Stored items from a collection
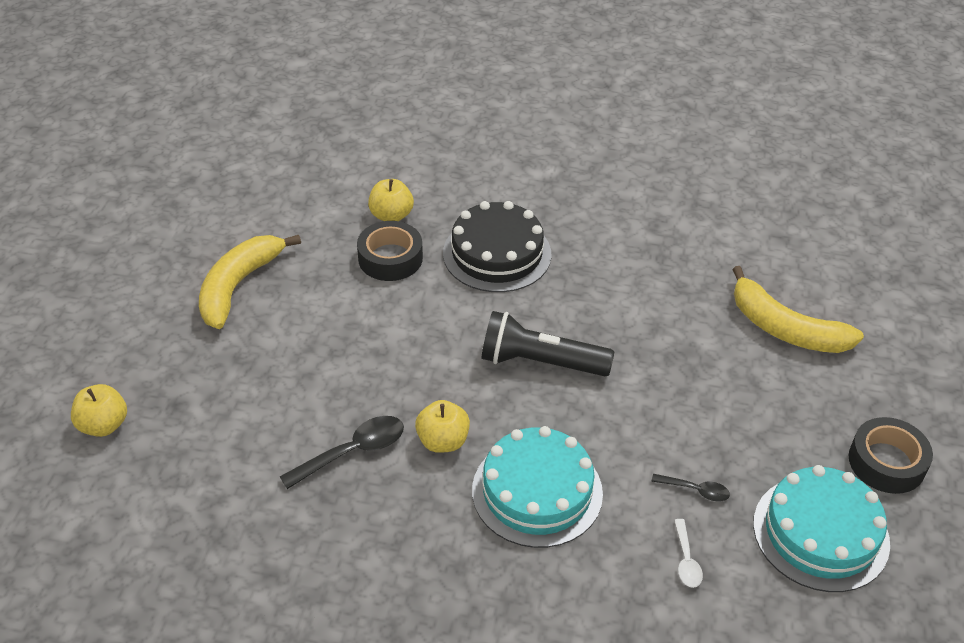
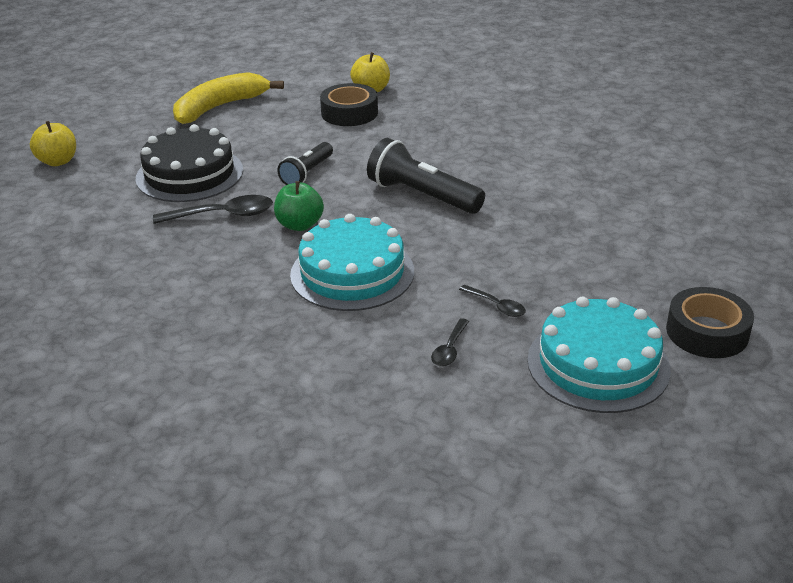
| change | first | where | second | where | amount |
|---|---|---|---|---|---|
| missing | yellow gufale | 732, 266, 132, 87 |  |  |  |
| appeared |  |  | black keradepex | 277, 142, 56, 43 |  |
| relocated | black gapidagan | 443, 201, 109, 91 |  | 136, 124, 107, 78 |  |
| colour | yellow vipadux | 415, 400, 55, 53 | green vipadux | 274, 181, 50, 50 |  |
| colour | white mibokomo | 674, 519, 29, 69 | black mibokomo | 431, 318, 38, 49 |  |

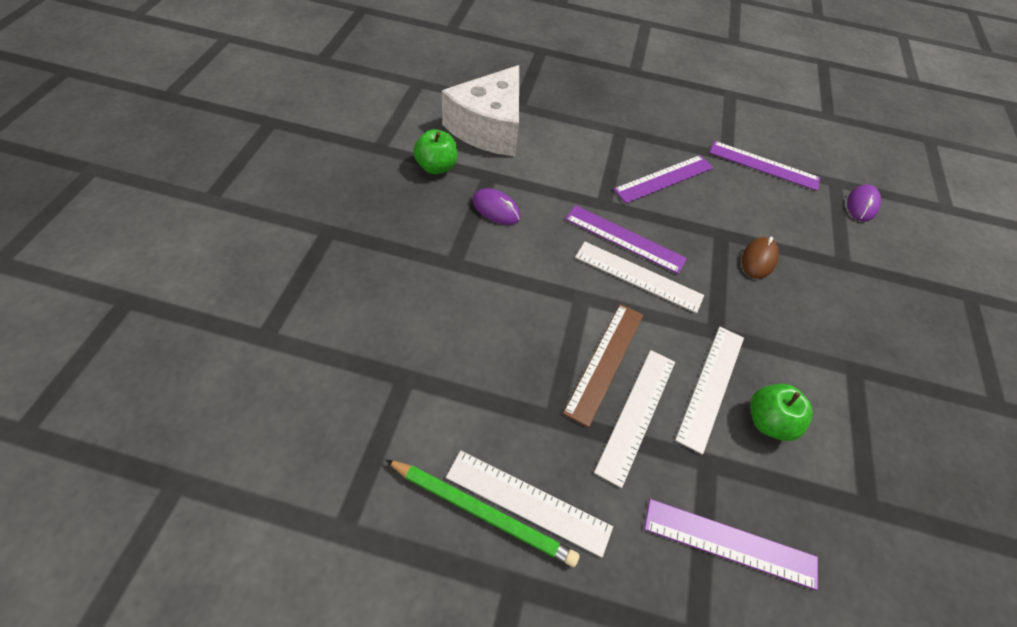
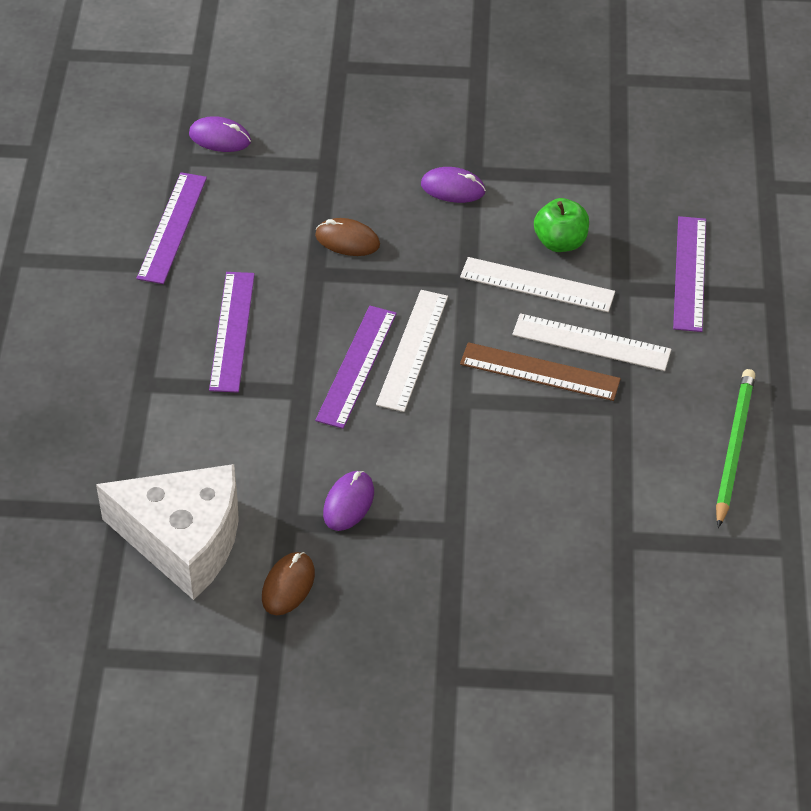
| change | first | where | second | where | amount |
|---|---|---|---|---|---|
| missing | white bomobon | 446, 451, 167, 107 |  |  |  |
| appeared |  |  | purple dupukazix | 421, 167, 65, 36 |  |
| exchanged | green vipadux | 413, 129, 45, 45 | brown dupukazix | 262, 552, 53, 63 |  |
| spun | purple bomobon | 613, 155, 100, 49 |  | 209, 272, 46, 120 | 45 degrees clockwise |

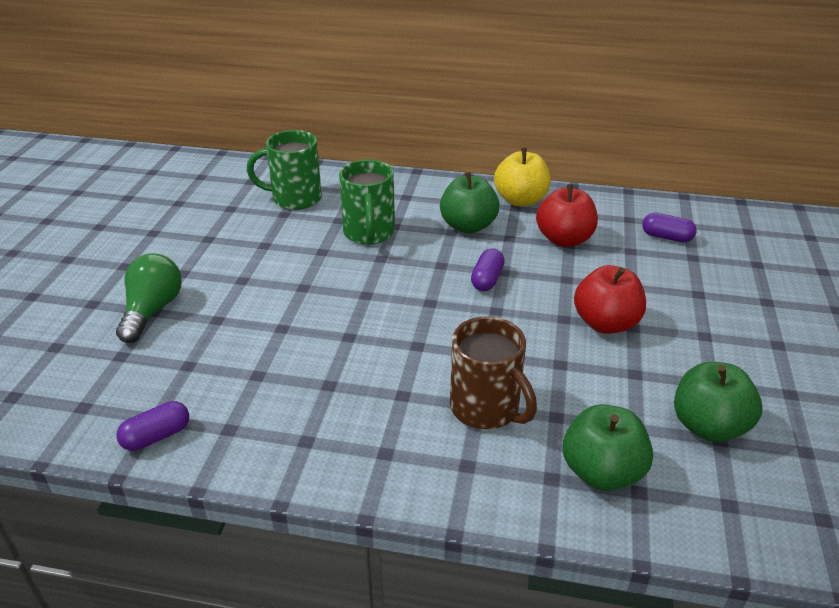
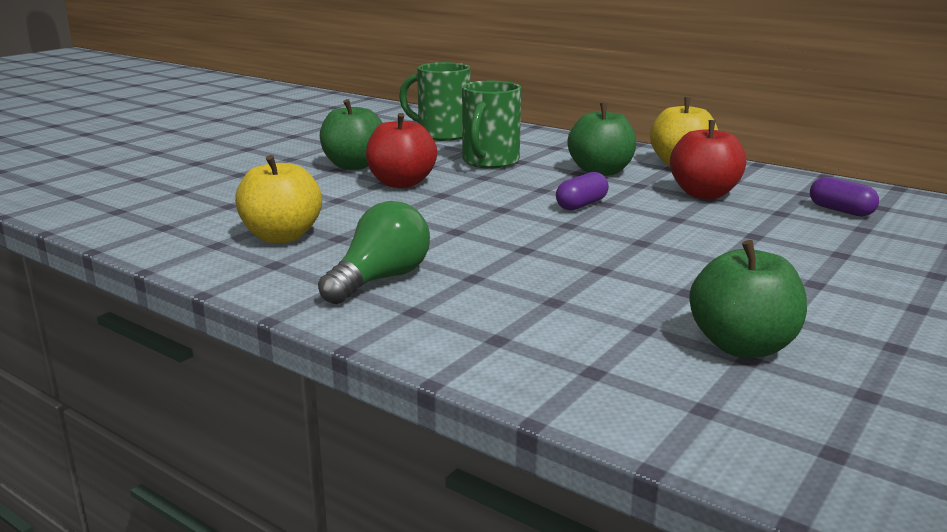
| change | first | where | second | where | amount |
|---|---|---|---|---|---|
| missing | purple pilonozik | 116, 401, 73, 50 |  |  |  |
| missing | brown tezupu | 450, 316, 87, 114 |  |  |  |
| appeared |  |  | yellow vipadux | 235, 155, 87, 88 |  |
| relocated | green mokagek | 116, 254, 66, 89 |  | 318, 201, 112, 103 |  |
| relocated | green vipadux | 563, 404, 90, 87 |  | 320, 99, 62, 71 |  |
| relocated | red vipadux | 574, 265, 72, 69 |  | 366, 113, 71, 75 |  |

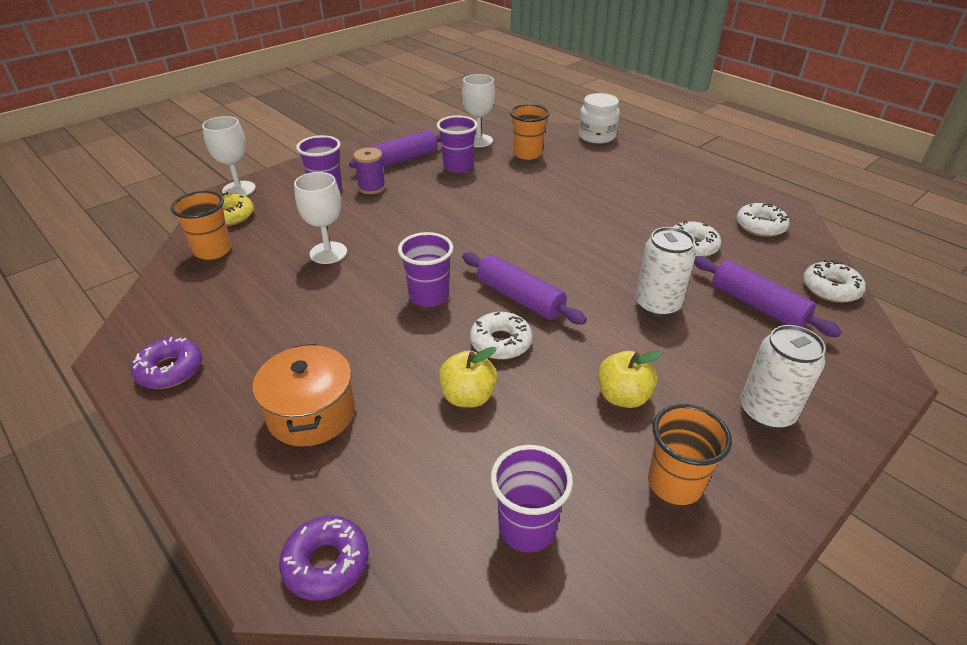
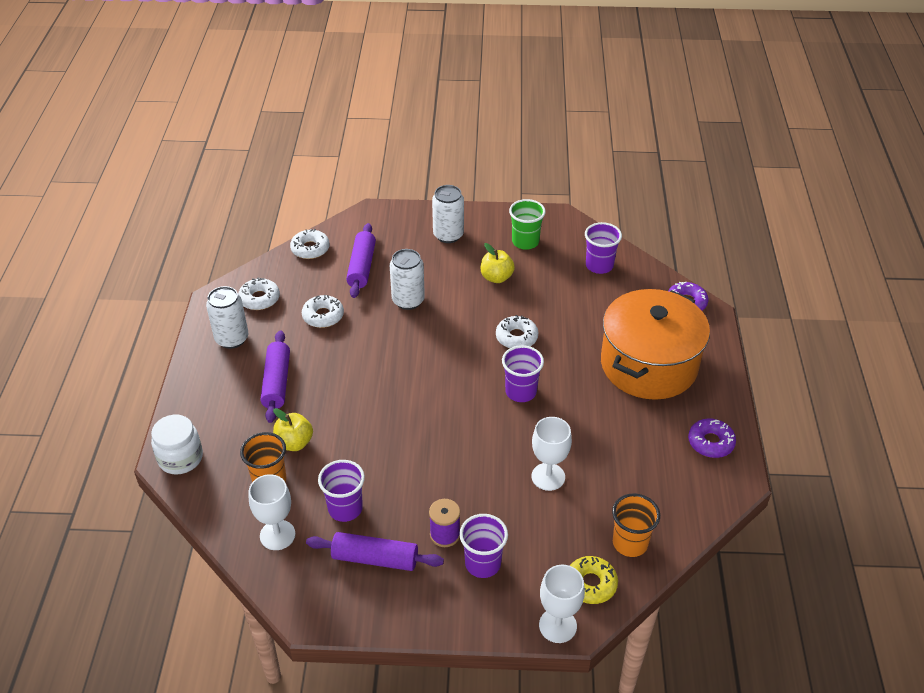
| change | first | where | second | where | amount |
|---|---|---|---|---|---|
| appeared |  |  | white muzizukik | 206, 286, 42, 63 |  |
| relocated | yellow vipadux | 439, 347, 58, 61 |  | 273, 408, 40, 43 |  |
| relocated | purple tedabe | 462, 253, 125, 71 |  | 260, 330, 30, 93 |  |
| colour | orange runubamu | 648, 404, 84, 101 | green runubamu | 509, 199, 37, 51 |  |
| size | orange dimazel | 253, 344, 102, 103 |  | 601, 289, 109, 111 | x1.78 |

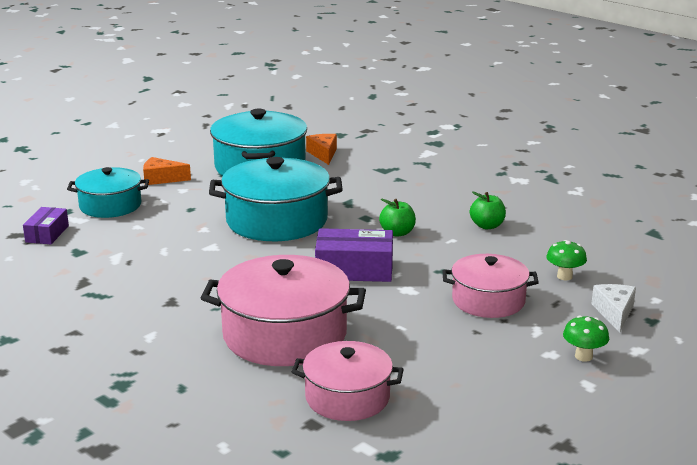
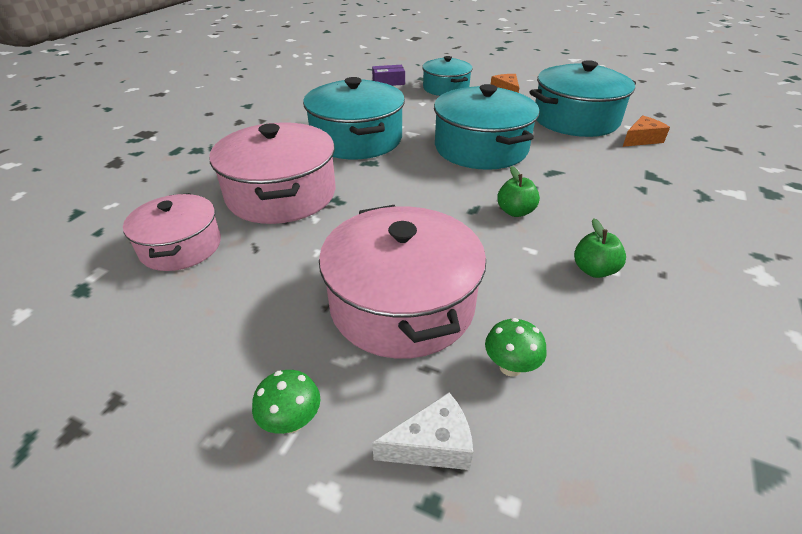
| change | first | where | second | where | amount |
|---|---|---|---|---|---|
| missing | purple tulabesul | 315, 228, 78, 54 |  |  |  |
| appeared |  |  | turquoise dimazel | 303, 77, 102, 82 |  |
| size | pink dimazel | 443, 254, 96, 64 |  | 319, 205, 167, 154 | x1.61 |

Description of the task: Beginning at the line with "missing | yellow" and stopping after the line with "colour | yellow", please write out every line of the data above exactly and nothing else.

Answer space:
| missing | yellow gufale | 732, 266, 132, 87 |  |  |  |
| appeared |  |  | black keradepex | 277, 142, 56, 43 |  |
| relocated | black gapidagan | 443, 201, 109, 91 |  | 136, 124, 107, 78 |  |
| colour | yellow vipadux | 415, 400, 55, 53 | green vipadux | 274, 181, 50, 50 |  |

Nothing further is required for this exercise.